→ What you will do
Reproduce the entire listing exactly as written, apart from its pictures.

Start of Block

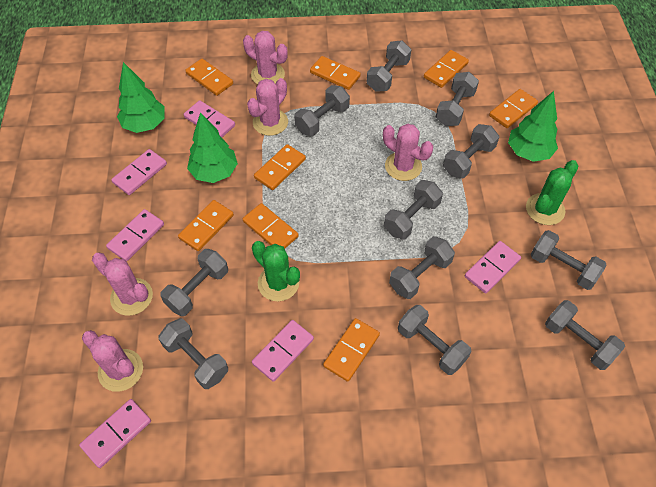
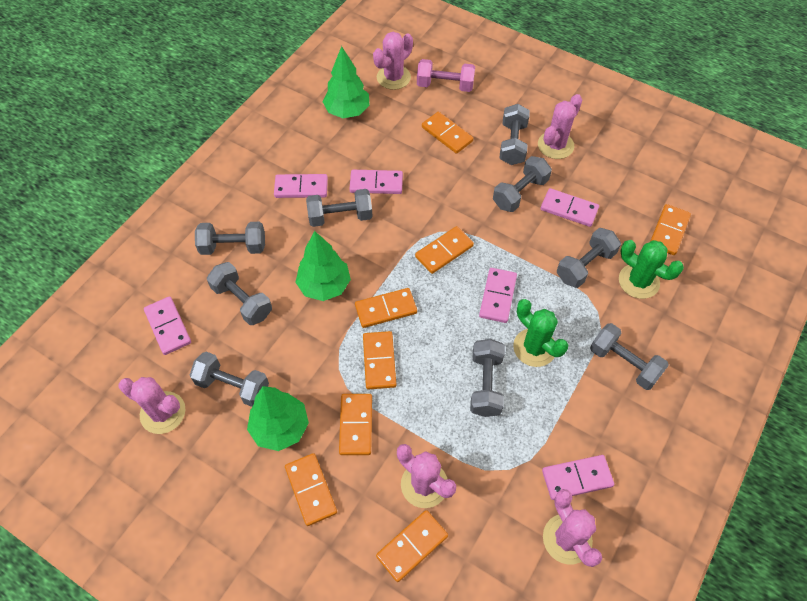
grey dumbbell: 11 -> 9
pink dumbbell: 0 -> 1

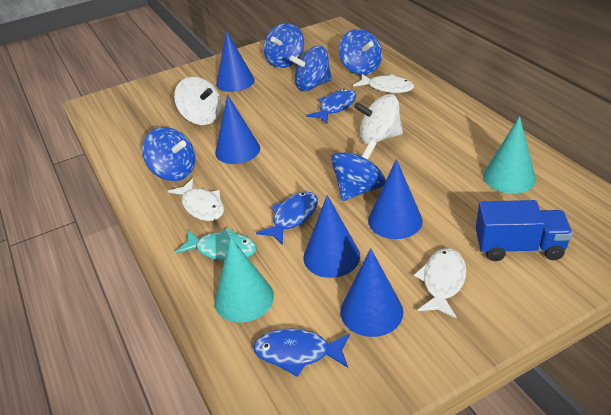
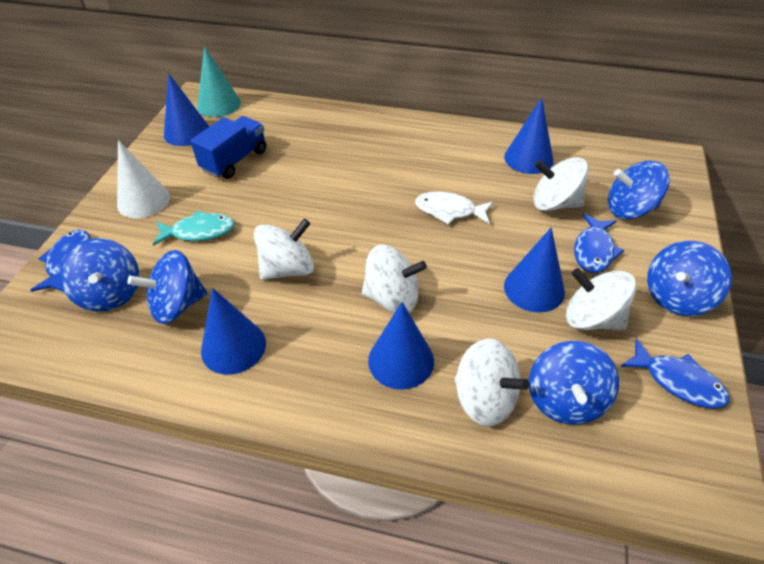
turquoise cone: 2 -> 1
white cone: 0 -> 1
white fish: 3 -> 1
white spinning top: 2 -> 5

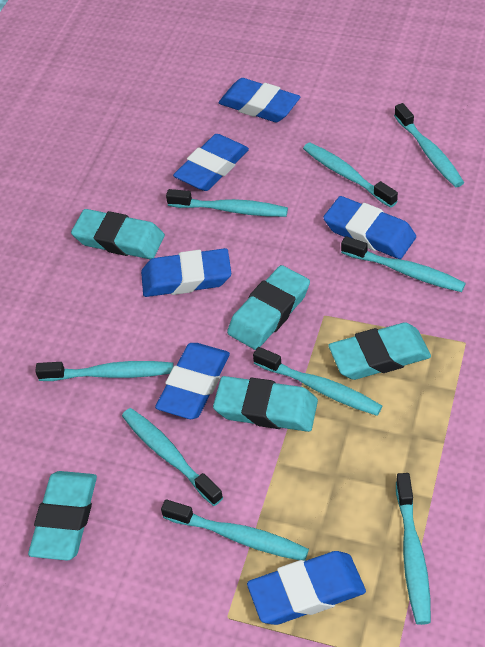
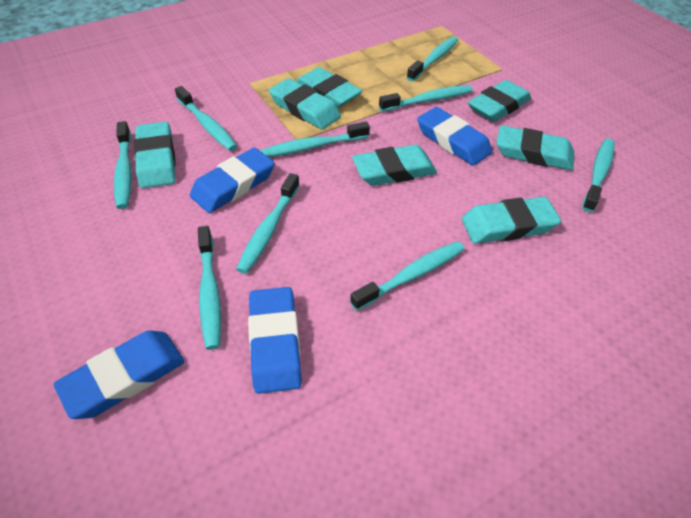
blue eraser: 6 -> 4
turquoise eraser: 5 -> 7

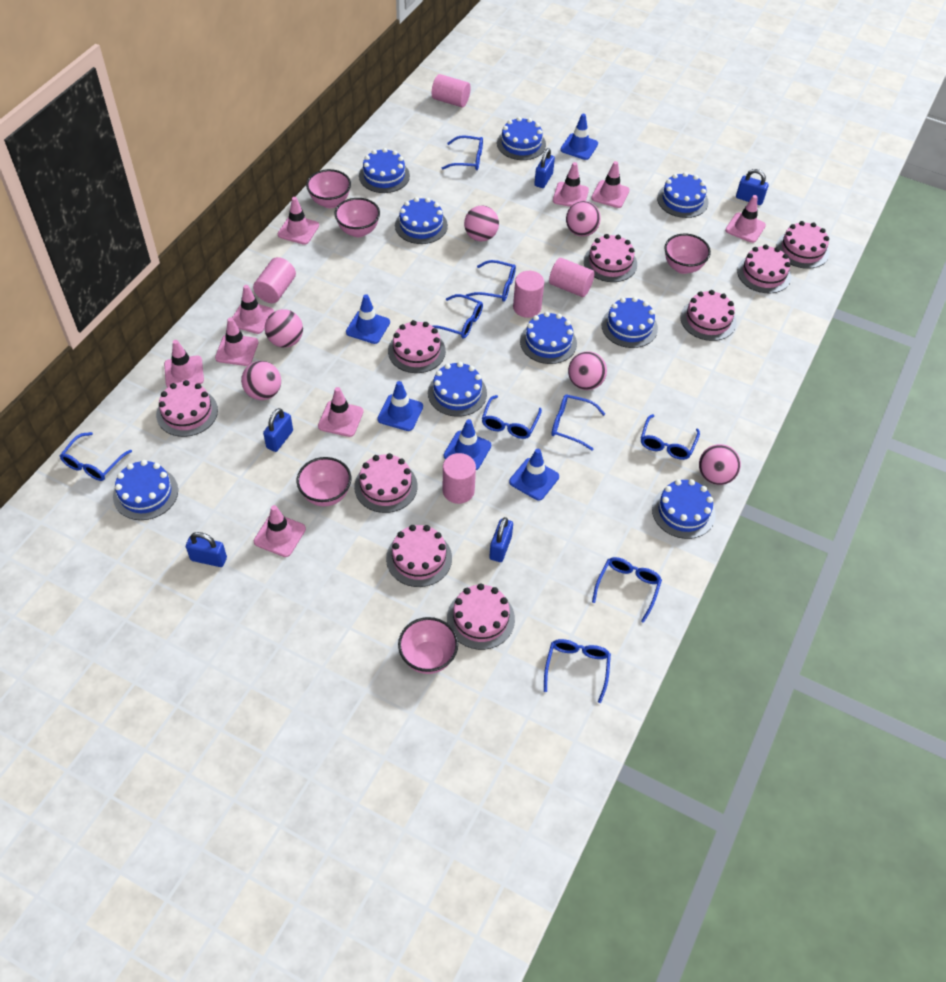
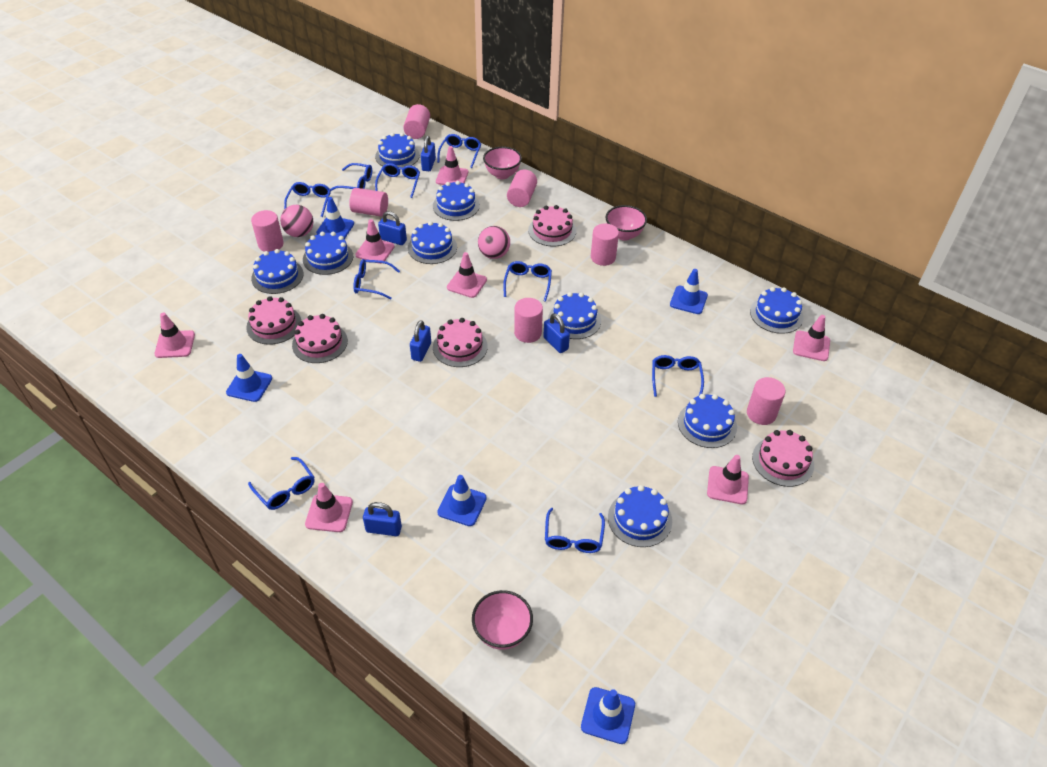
pink ball: 6 -> 2
pink bowl: 5 -> 3
pink cake: 9 -> 5
pink cylinder: 5 -> 7
pink traffic cone: 9 -> 7

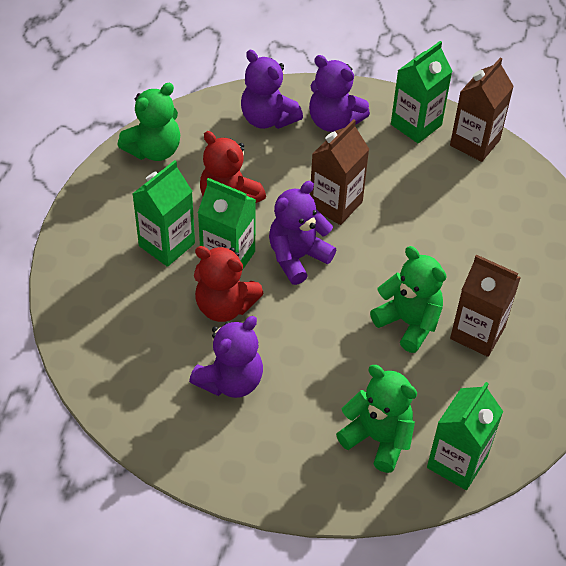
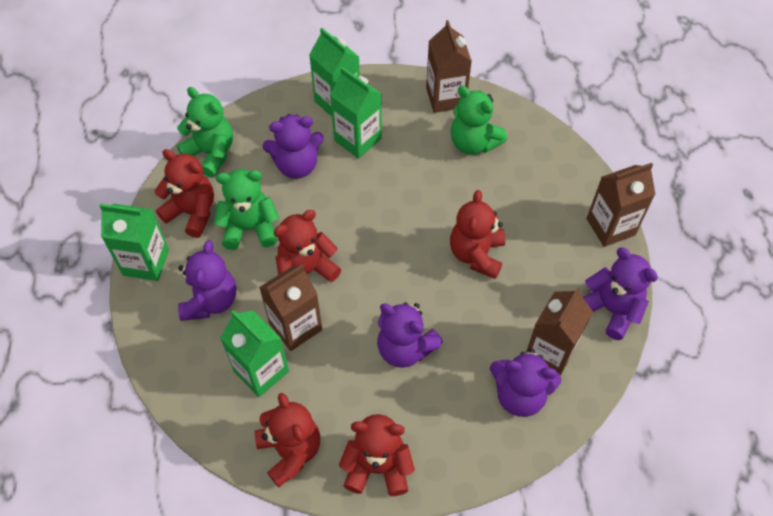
brown carton: 3 -> 4
purple teddy bear: 4 -> 5
red teddy bear: 2 -> 5

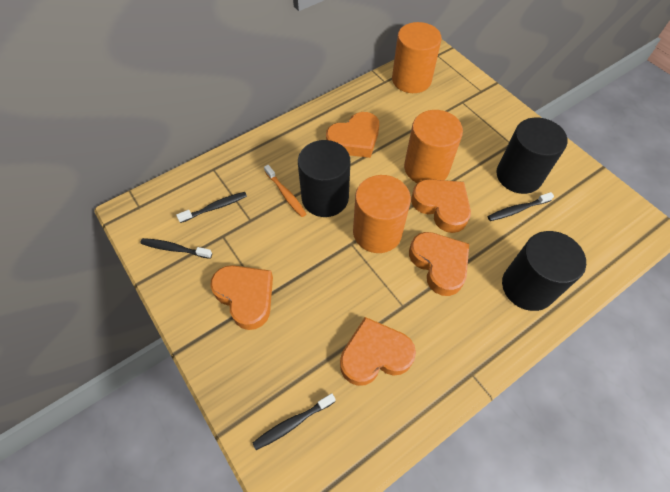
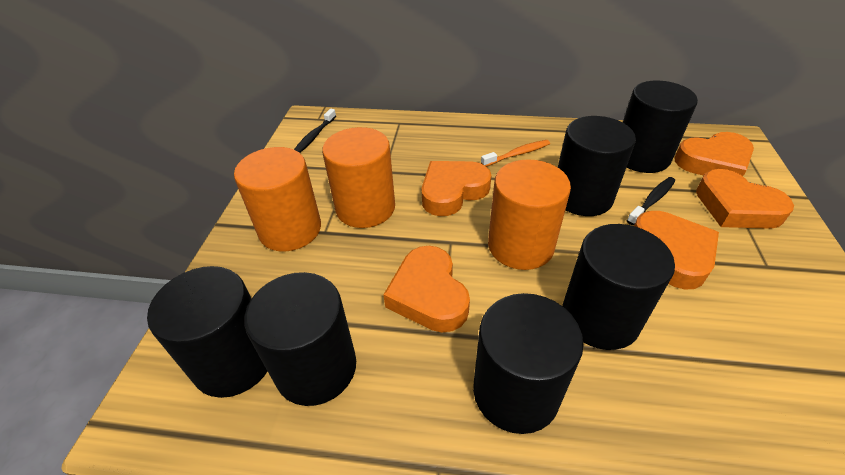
black cylinder: 3 -> 6
black toothbrush: 4 -> 2

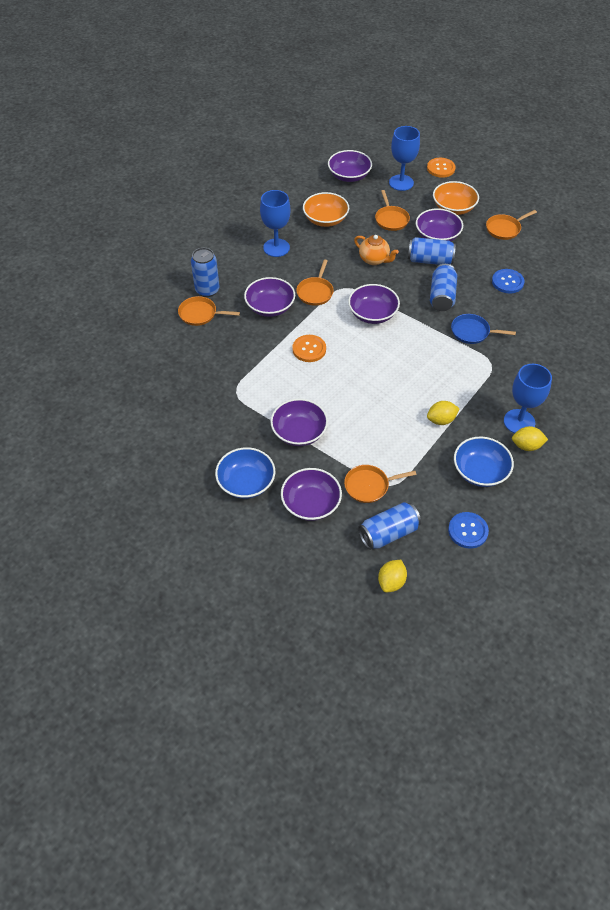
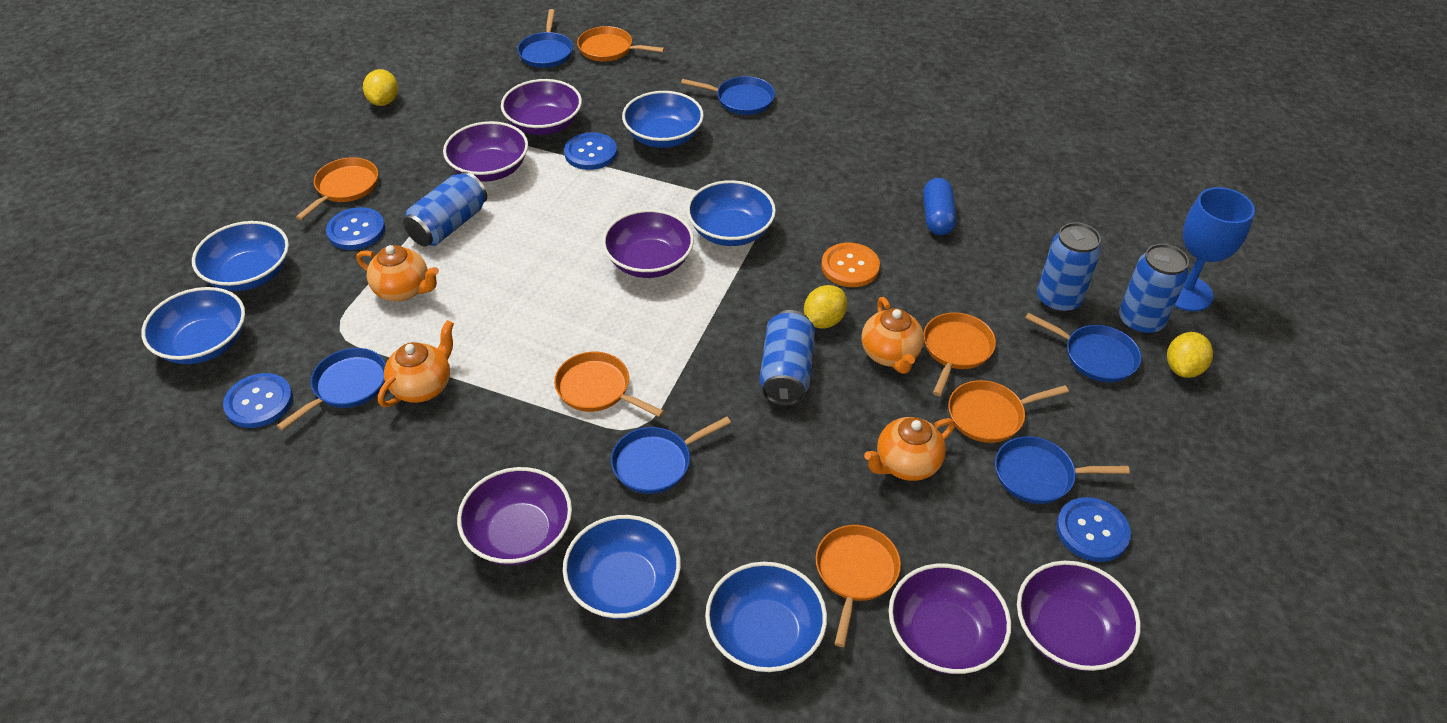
blue bowl: 2 -> 6
blue button: 2 -> 4
blue capsule: 0 -> 1
blue goblet: 3 -> 1
blue pan: 1 -> 6
orange bowl: 2 -> 0
orange button: 2 -> 1
orange pan: 5 -> 6
orange teapot: 1 -> 4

End of Block

→ Result
grey dumbbell: 11 -> 9
pink dumbbell: 0 -> 1

turquoise cone: 2 -> 1
white cone: 0 -> 1
white fish: 3 -> 1
white spinning top: 2 -> 5

blue eraser: 6 -> 4
turquoise eraser: 5 -> 7

pink ball: 6 -> 2
pink bowl: 5 -> 3
pink cake: 9 -> 5
pink cylinder: 5 -> 7
pink traffic cone: 9 -> 7

brown carton: 3 -> 4
purple teddy bear: 4 -> 5
red teddy bear: 2 -> 5

black cylinder: 3 -> 6
black toothbrush: 4 -> 2

blue bowl: 2 -> 6
blue button: 2 -> 4
blue capsule: 0 -> 1
blue goblet: 3 -> 1
blue pan: 1 -> 6
orange bowl: 2 -> 0
orange button: 2 -> 1
orange pan: 5 -> 6
orange teapot: 1 -> 4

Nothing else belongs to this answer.